● Request
Filter these records by the string "size", copying each line that holds it.
BEGIN Dataset
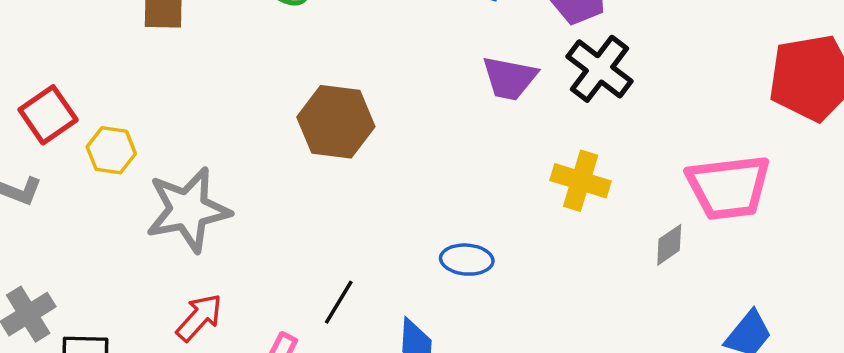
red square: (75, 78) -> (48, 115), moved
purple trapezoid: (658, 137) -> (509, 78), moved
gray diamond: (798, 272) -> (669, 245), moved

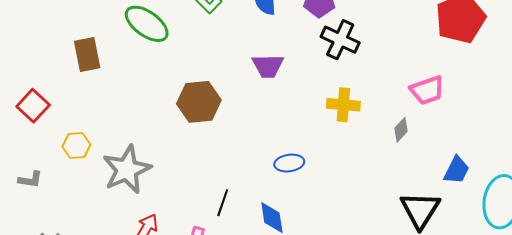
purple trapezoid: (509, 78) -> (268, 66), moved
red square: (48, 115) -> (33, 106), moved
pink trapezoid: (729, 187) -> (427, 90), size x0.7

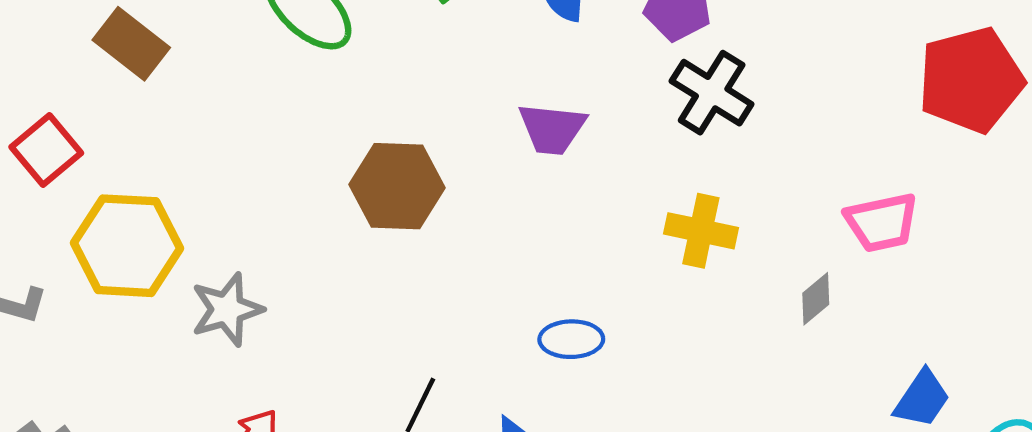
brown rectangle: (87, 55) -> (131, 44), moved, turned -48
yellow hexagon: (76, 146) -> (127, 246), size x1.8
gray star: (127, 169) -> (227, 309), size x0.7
END Dataset
● Task output
pink trapezoid: (729, 187) -> (427, 90), size x0.7
yellow hexagon: (76, 146) -> (127, 246), size x1.8
gray star: (127, 169) -> (227, 309), size x0.7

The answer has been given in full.